# [PROBLEM TO SOLVE]
Print out the data exactly, keeping every image out of it.
--- SUPPLIED ENTRIES Enclosed Below ---
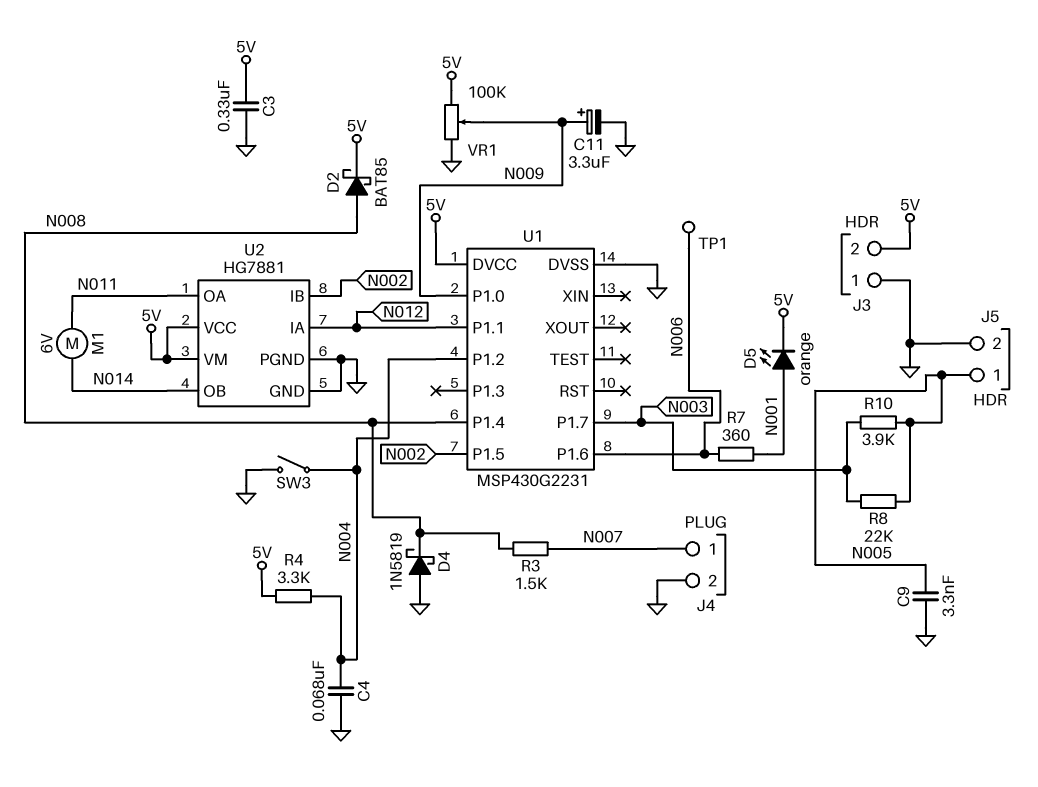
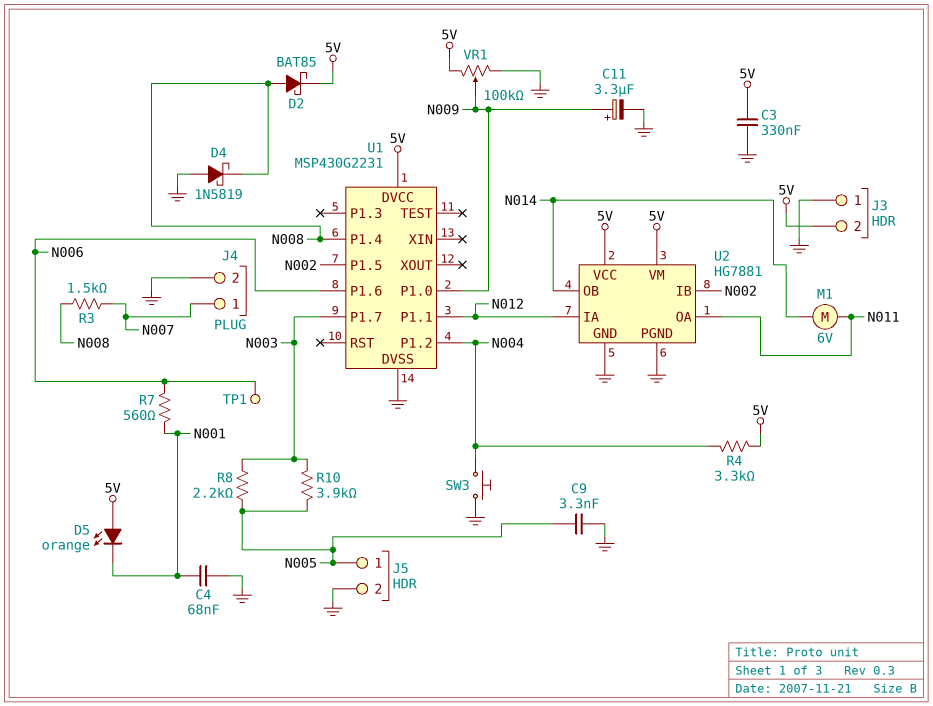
C4: 68nF (GND, N004) -> 68nF (GND, N001)
D5: LED orange (A N001, K 5V) -> LED orange (A 5V, K N001)
R7: 360 (N001, N006) -> 560 (N001, N006)
R8: 22k (N003, N005) -> 2.2k (N003, N005)
SW3: switch (GND, N004) -> button (GND, N004)

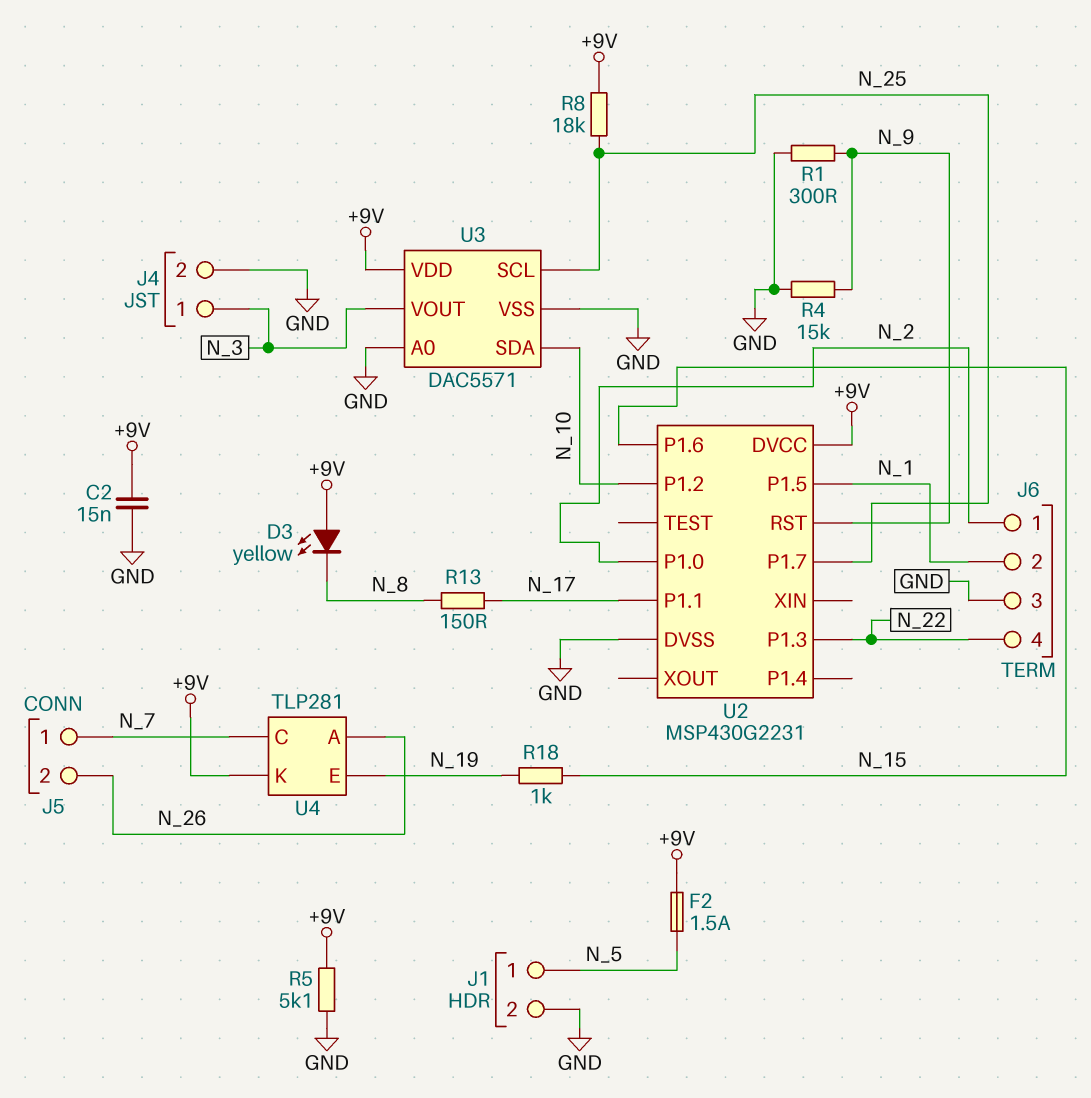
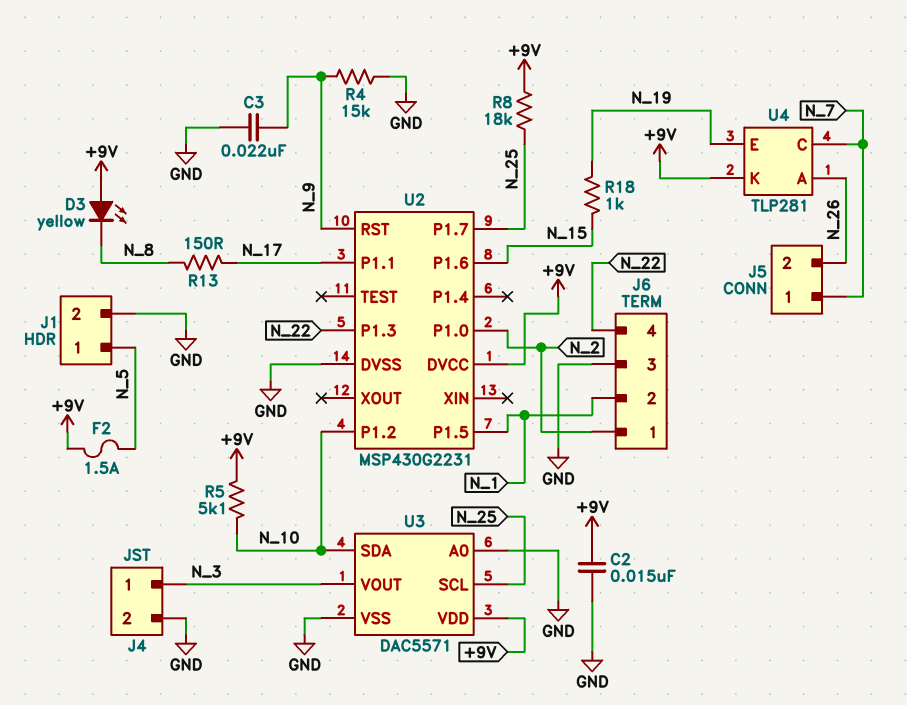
C3: none -> 22nF (GND, N_9)
R1: 300 (GND, N_9) -> none
R5: 5.1k (+9V, GND) -> 5.1k (+9V, N_10)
--- End of Enclosed SUPPLIED ENTRIES ---
# [RESPONSE BELOW]
C4: 68nF (GND, N004) -> 68nF (GND, N001)
D5: LED orange (A N001, K 5V) -> LED orange (A 5V, K N001)
R7: 360 (N001, N006) -> 560 (N001, N006)
R8: 22k (N003, N005) -> 2.2k (N003, N005)
SW3: switch (GND, N004) -> button (GND, N004)

C3: none -> 22nF (GND, N_9)
R1: 300 (GND, N_9) -> none
R5: 5.1k (+9V, GND) -> 5.1k (+9V, N_10)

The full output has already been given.